**Required work**
Each line below must be reproduced exactly as it stands. Pictures stay out of the copy.

BEGIN

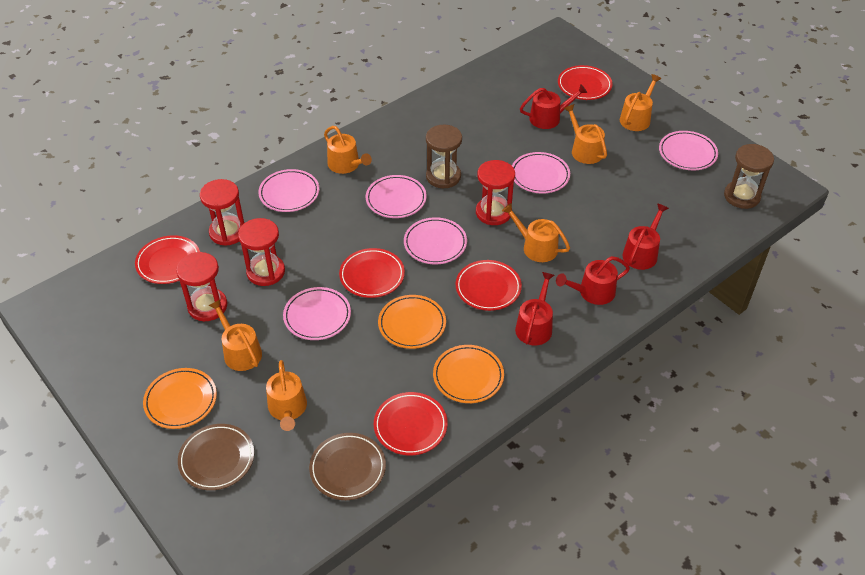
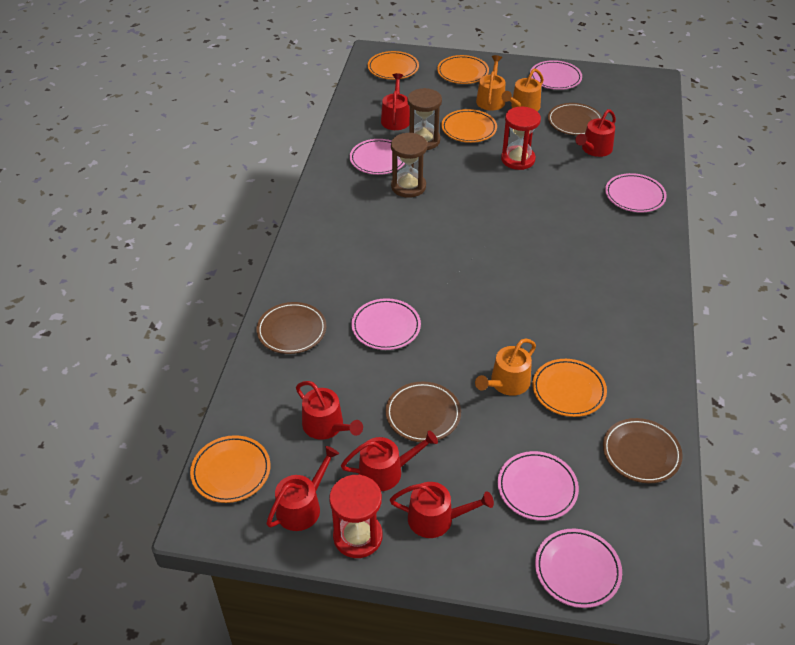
brown plate: [178,424,254,490] [309,433,386,500] = 2 -> [256,302,326,354] [386,382,461,442] [548,103,602,136] [603,418,683,483] = 4
orange plate: [143,368,217,429] [378,295,446,349] [433,345,504,403] = 3 -> [190,435,270,503] [368,51,419,80] [437,55,489,84] [441,109,497,143] [532,359,607,417] = 5
orange watering can: [208,299,262,371] [266,360,307,431] [324,126,372,174] [502,203,570,262] [564,104,607,164] [620,74,662,131] = 6 -> [475,339,536,396] [476,55,505,111] [502,69,544,111] = 3
red hourglass: [176,252,227,321] [200,179,245,246] [238,218,285,286] [476,160,515,225] = 4 -> [329,475,383,558] [501,107,541,170] = 2
red plate: [135,235,200,284] [339,248,405,298] [374,392,448,455] [456,260,522,311] [558,65,613,100] = 5 -> none = 0
red watering can: [515,272,554,345] [520,84,587,129] [556,256,630,305] [622,203,669,270] = 4 -> [267,446,339,531] [296,381,363,440] [341,430,438,491] [381,73,410,130] [390,482,494,538] [575,109,616,157] = 6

END

**Response for this exercise**
brown plate: [178,424,254,490] [309,433,386,500] = 2 -> [256,302,326,354] [386,382,461,442] [548,103,602,136] [603,418,683,483] = 4
orange plate: [143,368,217,429] [378,295,446,349] [433,345,504,403] = 3 -> [190,435,270,503] [368,51,419,80] [437,55,489,84] [441,109,497,143] [532,359,607,417] = 5
orange watering can: [208,299,262,371] [266,360,307,431] [324,126,372,174] [502,203,570,262] [564,104,607,164] [620,74,662,131] = 6 -> [475,339,536,396] [476,55,505,111] [502,69,544,111] = 3
red hourglass: [176,252,227,321] [200,179,245,246] [238,218,285,286] [476,160,515,225] = 4 -> [329,475,383,558] [501,107,541,170] = 2
red plate: [135,235,200,284] [339,248,405,298] [374,392,448,455] [456,260,522,311] [558,65,613,100] = 5 -> none = 0
red watering can: [515,272,554,345] [520,84,587,129] [556,256,630,305] [622,203,669,270] = 4 -> [267,446,339,531] [296,381,363,440] [341,430,438,491] [381,73,410,130] [390,482,494,538] [575,109,616,157] = 6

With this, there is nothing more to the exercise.